Before-and-after object lists

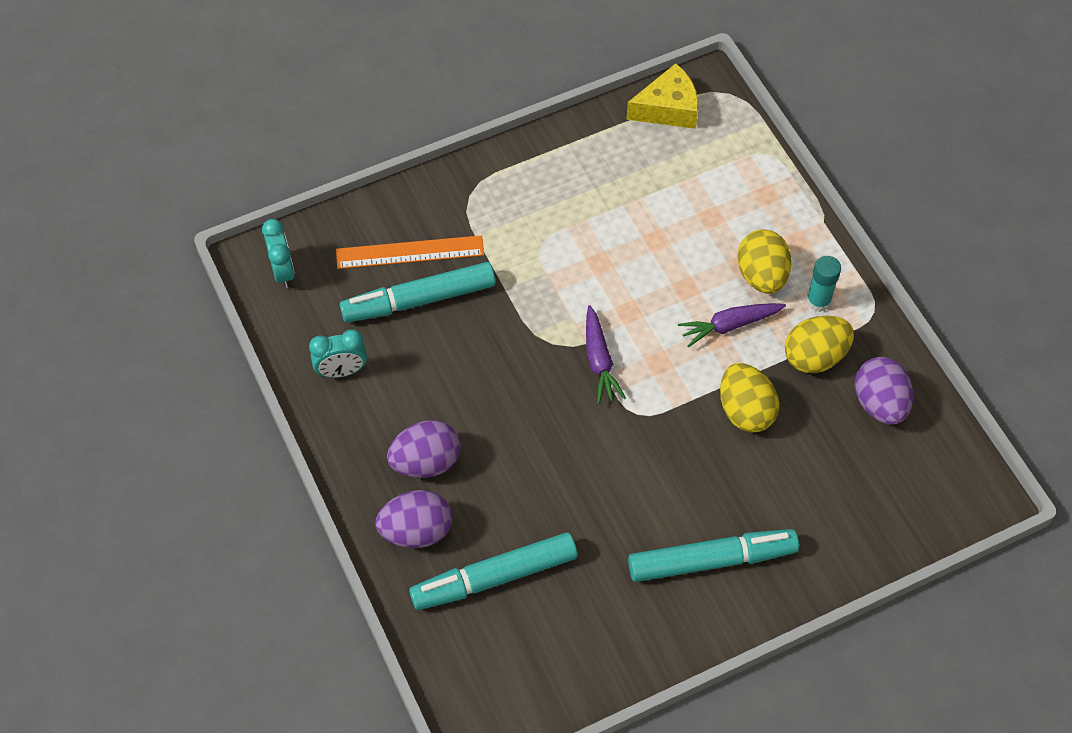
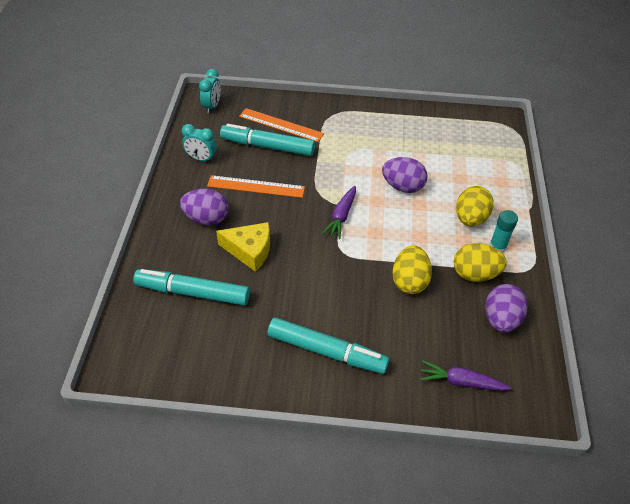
camera: 30 degrees right, 10 degrees down
purple egg [376,490,452,548] -> purple egg moved to [382,157,428,193]
yellow cheese [626,63,698,129] -> yellow cheese moved to [216,222,270,272]
purple carrot [678,303,786,347] -> purple carrot moved to [420,360,511,391]
none -> orange ruler [207,175,305,198]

Task to carry out: This exercise calls for a verbatim output of the entries, pictures omitted.

Written answer:
camera: 30 degrees right, 10 degrees down
purple egg [376,490,452,548] -> purple egg moved to [382,157,428,193]
yellow cheese [626,63,698,129] -> yellow cheese moved to [216,222,270,272]
purple carrot [678,303,786,347] -> purple carrot moved to [420,360,511,391]
none -> orange ruler [207,175,305,198]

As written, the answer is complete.